Data extracted from a collection:

● ● ● ● ● ● ●

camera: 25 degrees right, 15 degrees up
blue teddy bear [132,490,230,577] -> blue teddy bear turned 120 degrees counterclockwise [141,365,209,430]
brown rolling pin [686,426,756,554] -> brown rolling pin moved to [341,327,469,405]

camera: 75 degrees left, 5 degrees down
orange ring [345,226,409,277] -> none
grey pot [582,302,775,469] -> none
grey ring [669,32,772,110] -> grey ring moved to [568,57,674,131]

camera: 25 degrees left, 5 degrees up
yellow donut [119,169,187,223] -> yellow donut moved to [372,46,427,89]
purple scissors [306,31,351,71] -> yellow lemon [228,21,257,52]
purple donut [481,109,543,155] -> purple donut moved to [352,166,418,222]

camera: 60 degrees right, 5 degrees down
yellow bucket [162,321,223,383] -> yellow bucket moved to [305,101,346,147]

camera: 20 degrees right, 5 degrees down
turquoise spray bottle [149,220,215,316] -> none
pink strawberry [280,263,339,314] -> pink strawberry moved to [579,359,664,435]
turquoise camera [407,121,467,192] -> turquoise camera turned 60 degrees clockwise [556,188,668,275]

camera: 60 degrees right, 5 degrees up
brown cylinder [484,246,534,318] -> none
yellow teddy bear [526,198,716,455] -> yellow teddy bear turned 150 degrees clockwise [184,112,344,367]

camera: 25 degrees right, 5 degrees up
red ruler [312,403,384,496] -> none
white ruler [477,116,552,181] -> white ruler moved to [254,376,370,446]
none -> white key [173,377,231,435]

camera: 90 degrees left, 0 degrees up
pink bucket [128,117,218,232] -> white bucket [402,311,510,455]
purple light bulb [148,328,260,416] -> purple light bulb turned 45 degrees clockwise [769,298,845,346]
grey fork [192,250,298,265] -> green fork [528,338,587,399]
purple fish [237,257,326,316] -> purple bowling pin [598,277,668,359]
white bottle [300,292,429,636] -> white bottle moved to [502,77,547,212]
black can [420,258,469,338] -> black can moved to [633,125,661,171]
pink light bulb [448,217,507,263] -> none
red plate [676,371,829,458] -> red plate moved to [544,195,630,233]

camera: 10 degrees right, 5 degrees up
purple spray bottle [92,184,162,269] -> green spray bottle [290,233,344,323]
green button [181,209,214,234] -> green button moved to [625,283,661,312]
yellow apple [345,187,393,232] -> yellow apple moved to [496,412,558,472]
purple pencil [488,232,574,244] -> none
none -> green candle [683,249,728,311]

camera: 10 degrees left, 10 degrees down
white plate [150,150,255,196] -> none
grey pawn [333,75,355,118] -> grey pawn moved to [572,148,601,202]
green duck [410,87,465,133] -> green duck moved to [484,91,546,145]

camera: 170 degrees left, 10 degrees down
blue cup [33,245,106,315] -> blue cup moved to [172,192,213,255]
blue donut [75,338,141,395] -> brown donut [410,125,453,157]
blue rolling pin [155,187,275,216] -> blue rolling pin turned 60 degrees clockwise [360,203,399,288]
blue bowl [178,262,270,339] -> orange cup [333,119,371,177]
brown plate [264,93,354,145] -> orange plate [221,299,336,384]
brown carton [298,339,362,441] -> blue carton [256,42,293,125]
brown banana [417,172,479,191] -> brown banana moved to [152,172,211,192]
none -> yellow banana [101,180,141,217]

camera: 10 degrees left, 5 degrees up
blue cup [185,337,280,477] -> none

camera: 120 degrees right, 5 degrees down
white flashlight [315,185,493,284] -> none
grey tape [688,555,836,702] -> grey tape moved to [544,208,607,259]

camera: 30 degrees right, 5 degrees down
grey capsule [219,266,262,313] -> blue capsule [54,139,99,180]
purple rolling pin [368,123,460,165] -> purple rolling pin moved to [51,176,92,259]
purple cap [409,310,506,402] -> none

● ● ● ● ● ● ●

Problem to solve. Please return exactly the lines from the opening line of the data above through the line with "none -> white key [173,377,231,435]", both included and nothing else.

Written answer.
camera: 25 degrees right, 15 degrees up
blue teddy bear [132,490,230,577] -> blue teddy bear turned 120 degrees counterclockwise [141,365,209,430]
brown rolling pin [686,426,756,554] -> brown rolling pin moved to [341,327,469,405]

camera: 75 degrees left, 5 degrees down
orange ring [345,226,409,277] -> none
grey pot [582,302,775,469] -> none
grey ring [669,32,772,110] -> grey ring moved to [568,57,674,131]

camera: 25 degrees left, 5 degrees up
yellow donut [119,169,187,223] -> yellow donut moved to [372,46,427,89]
purple scissors [306,31,351,71] -> yellow lemon [228,21,257,52]
purple donut [481,109,543,155] -> purple donut moved to [352,166,418,222]

camera: 60 degrees right, 5 degrees down
yellow bucket [162,321,223,383] -> yellow bucket moved to [305,101,346,147]

camera: 20 degrees right, 5 degrees down
turquoise spray bottle [149,220,215,316] -> none
pink strawberry [280,263,339,314] -> pink strawberry moved to [579,359,664,435]
turquoise camera [407,121,467,192] -> turquoise camera turned 60 degrees clockwise [556,188,668,275]

camera: 60 degrees right, 5 degrees up
brown cylinder [484,246,534,318] -> none
yellow teddy bear [526,198,716,455] -> yellow teddy bear turned 150 degrees clockwise [184,112,344,367]

camera: 25 degrees right, 5 degrees up
red ruler [312,403,384,496] -> none
white ruler [477,116,552,181] -> white ruler moved to [254,376,370,446]
none -> white key [173,377,231,435]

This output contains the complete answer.